ASSIGNED TASK: Each record below should be reproduced as it is written, with pictures left out entirely.

MATERIAL PROVIDED:
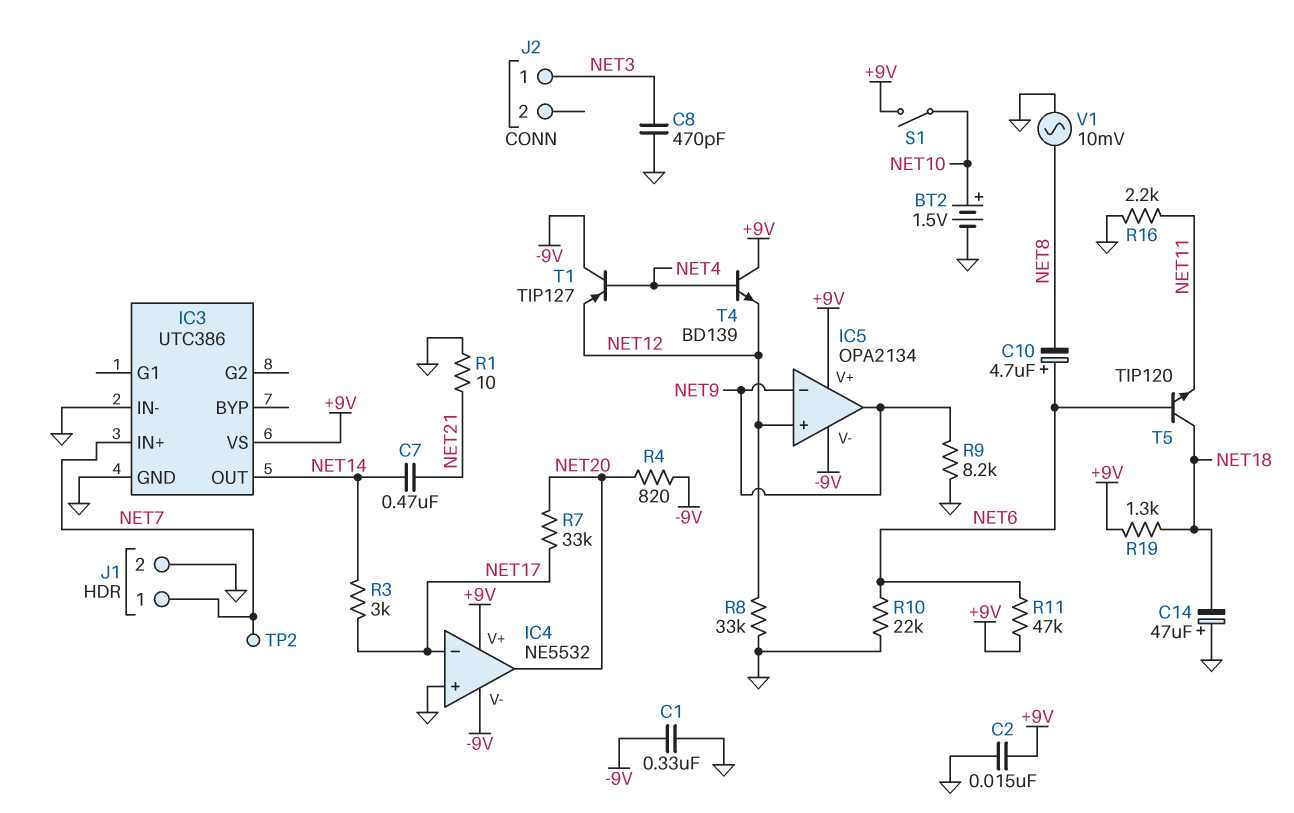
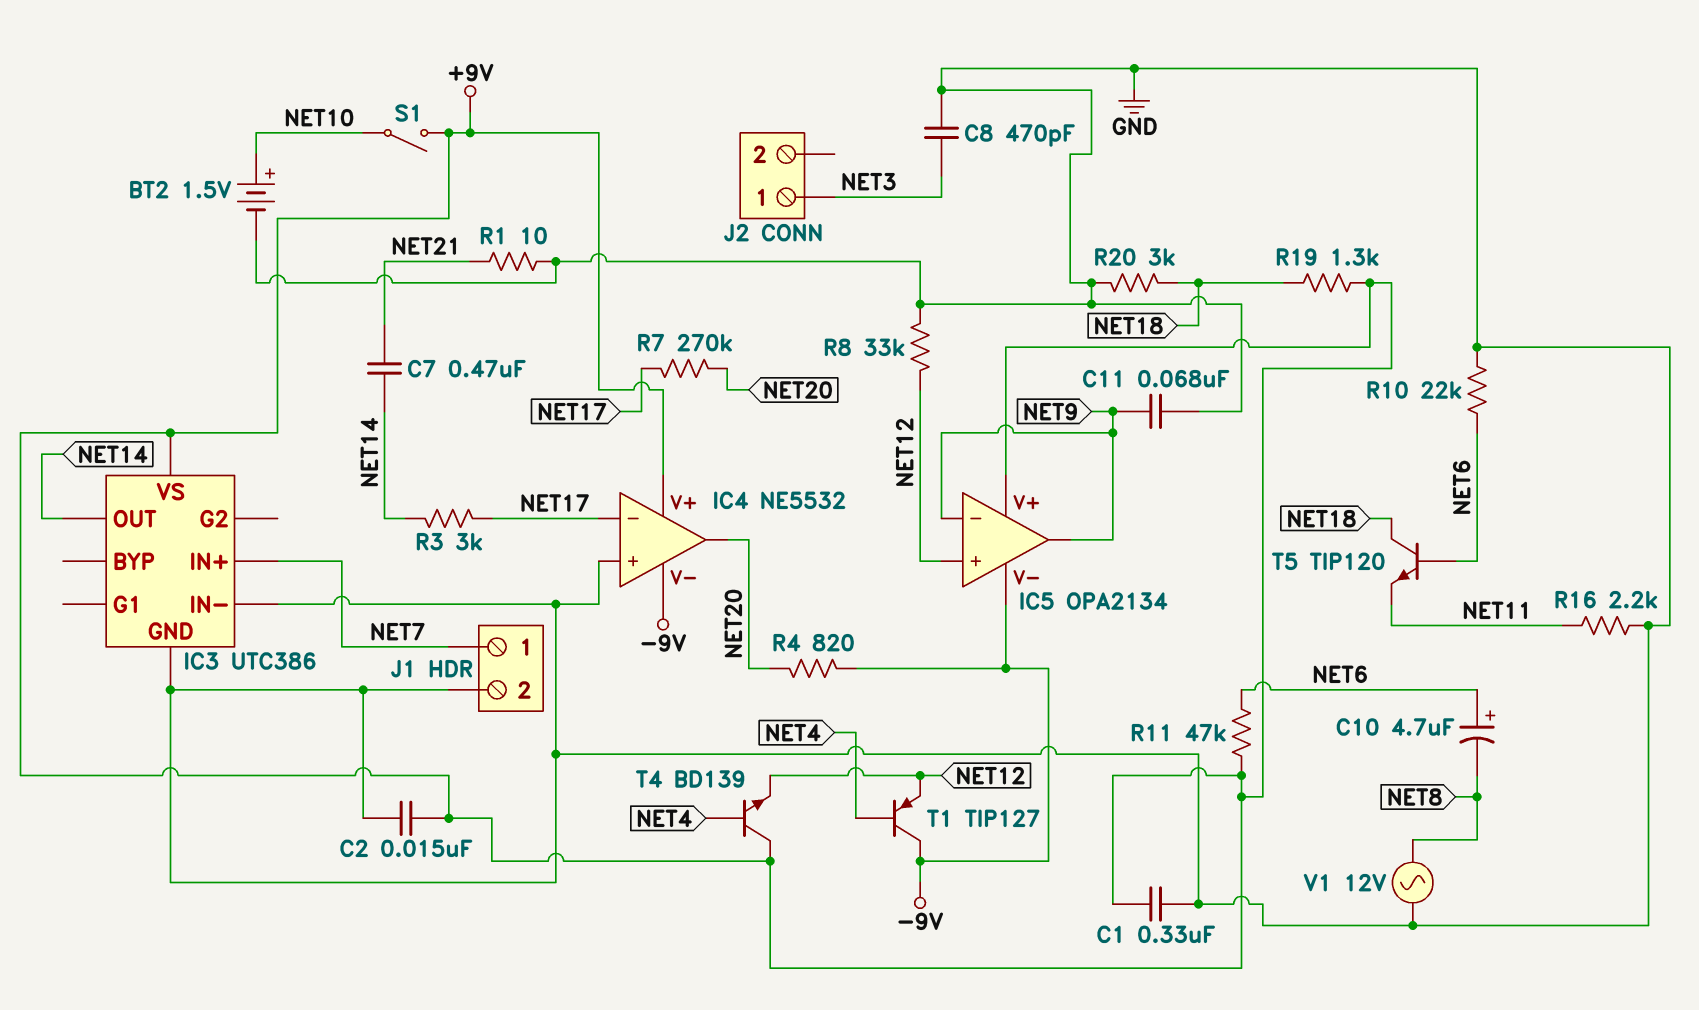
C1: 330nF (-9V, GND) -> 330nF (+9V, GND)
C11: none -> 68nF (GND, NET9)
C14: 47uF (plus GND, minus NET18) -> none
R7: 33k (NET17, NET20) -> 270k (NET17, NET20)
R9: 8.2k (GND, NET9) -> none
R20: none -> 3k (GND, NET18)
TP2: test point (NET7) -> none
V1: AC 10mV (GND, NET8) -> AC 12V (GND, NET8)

WRITTEN RESPONSE:
C1: 330nF (-9V, GND) -> 330nF (+9V, GND)
C11: none -> 68nF (GND, NET9)
C14: 47uF (plus GND, minus NET18) -> none
R7: 33k (NET17, NET20) -> 270k (NET17, NET20)
R9: 8.2k (GND, NET9) -> none
R20: none -> 3k (GND, NET18)
TP2: test point (NET7) -> none
V1: AC 10mV (GND, NET8) -> AC 12V (GND, NET8)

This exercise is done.